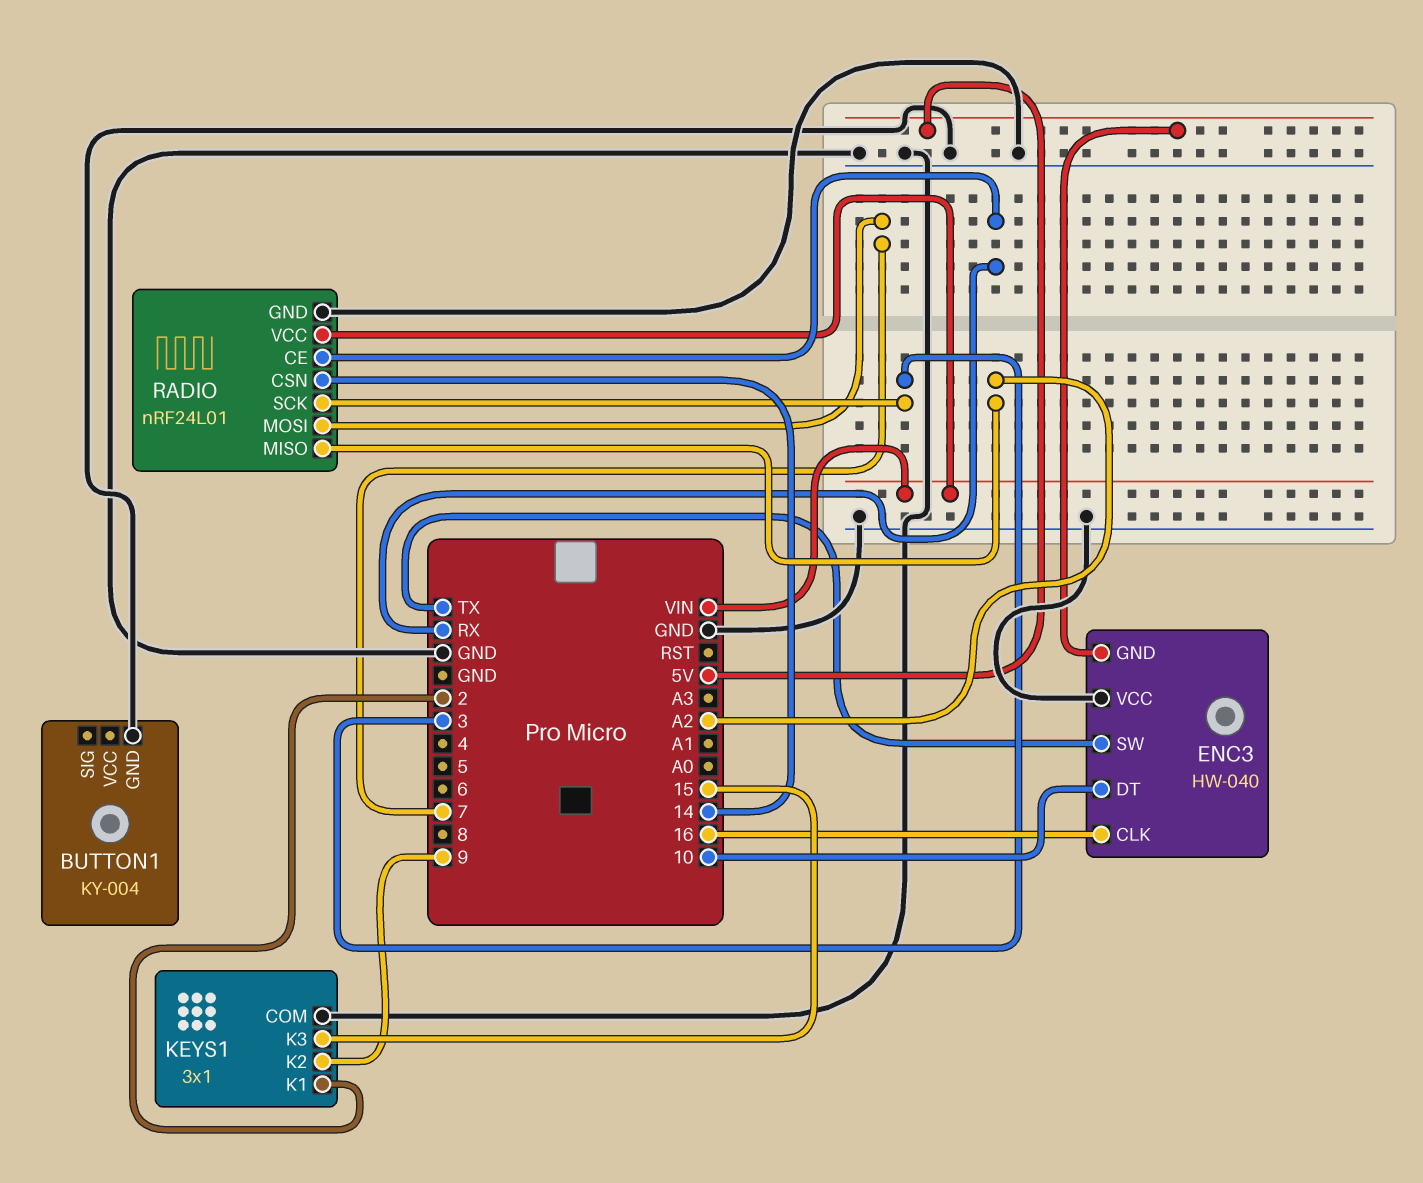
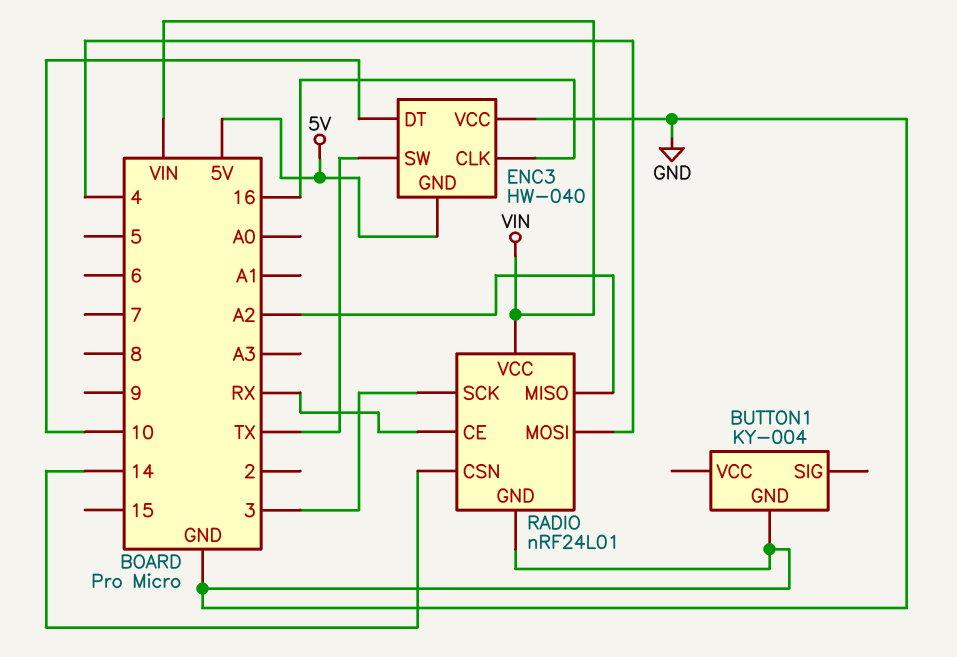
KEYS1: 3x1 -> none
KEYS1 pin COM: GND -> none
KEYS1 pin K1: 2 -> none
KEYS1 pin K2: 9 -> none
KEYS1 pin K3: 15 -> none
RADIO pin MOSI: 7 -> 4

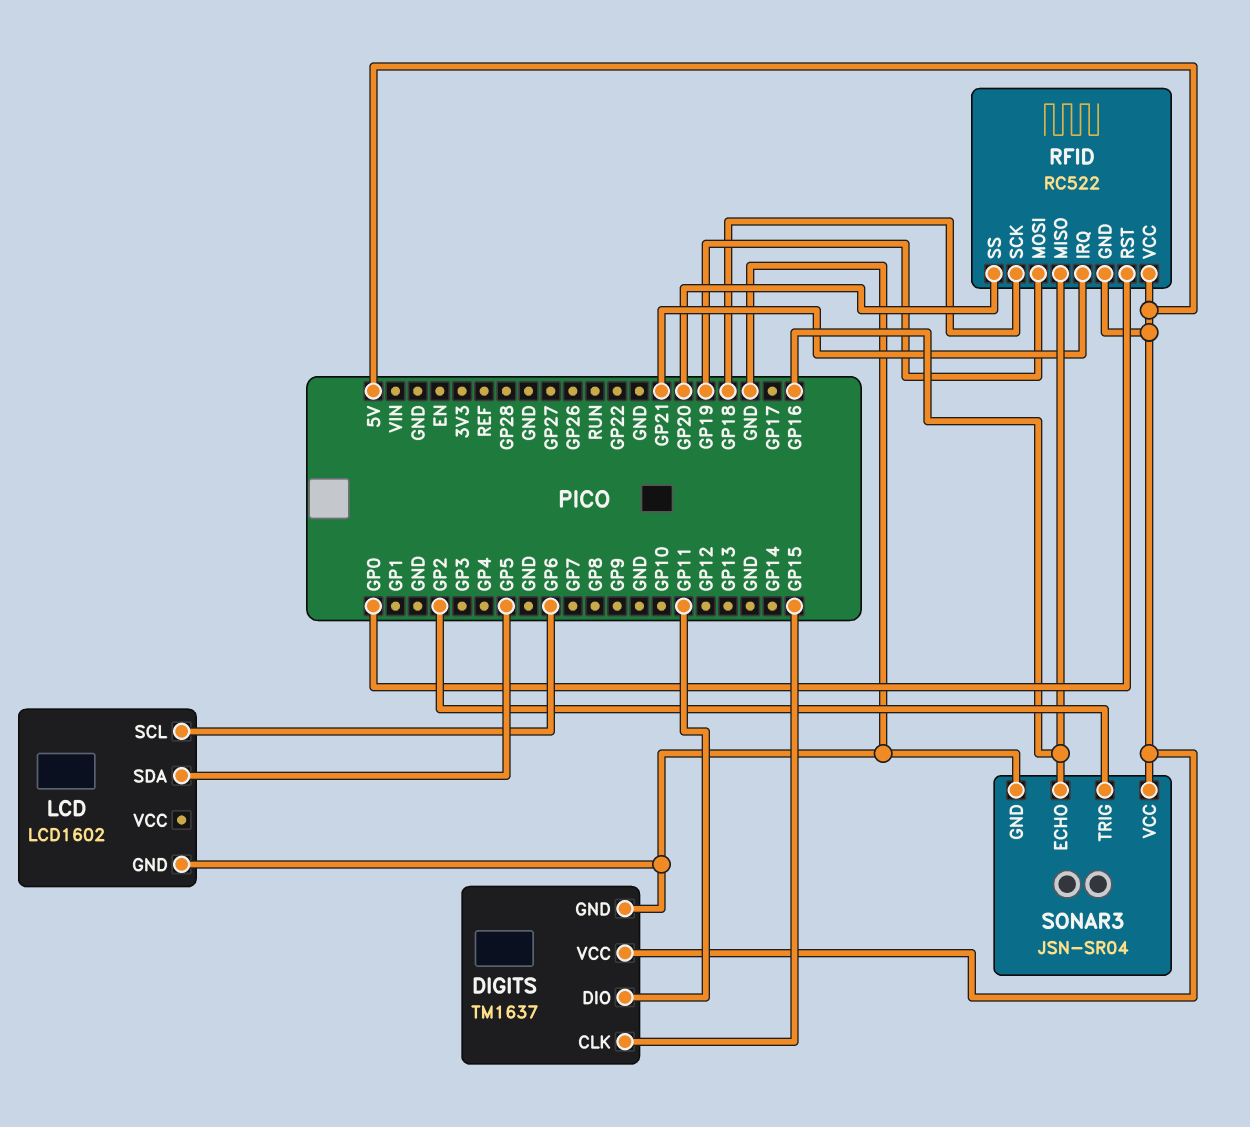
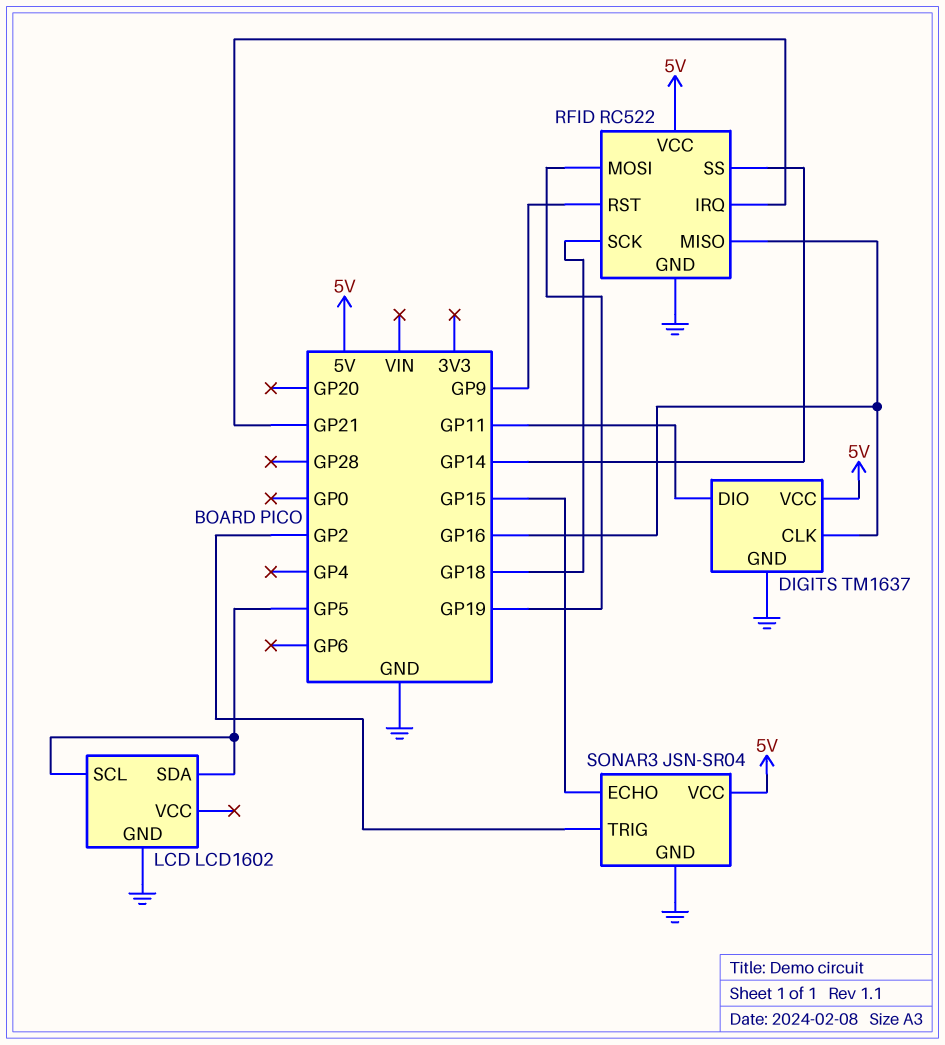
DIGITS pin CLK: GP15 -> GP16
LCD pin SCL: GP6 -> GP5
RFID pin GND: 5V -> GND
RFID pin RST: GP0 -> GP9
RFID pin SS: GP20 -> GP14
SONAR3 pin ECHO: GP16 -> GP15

> Task objective:
Every line of the material must be repeated exactly; pictures stay out.

> Response to this task:
KEYS1: 3x1 -> none
KEYS1 pin COM: GND -> none
KEYS1 pin K1: 2 -> none
KEYS1 pin K2: 9 -> none
KEYS1 pin K3: 15 -> none
RADIO pin MOSI: 7 -> 4

DIGITS pin CLK: GP15 -> GP16
LCD pin SCL: GP6 -> GP5
RFID pin GND: 5V -> GND
RFID pin RST: GP0 -> GP9
RFID pin SS: GP20 -> GP14
SONAR3 pin ECHO: GP16 -> GP15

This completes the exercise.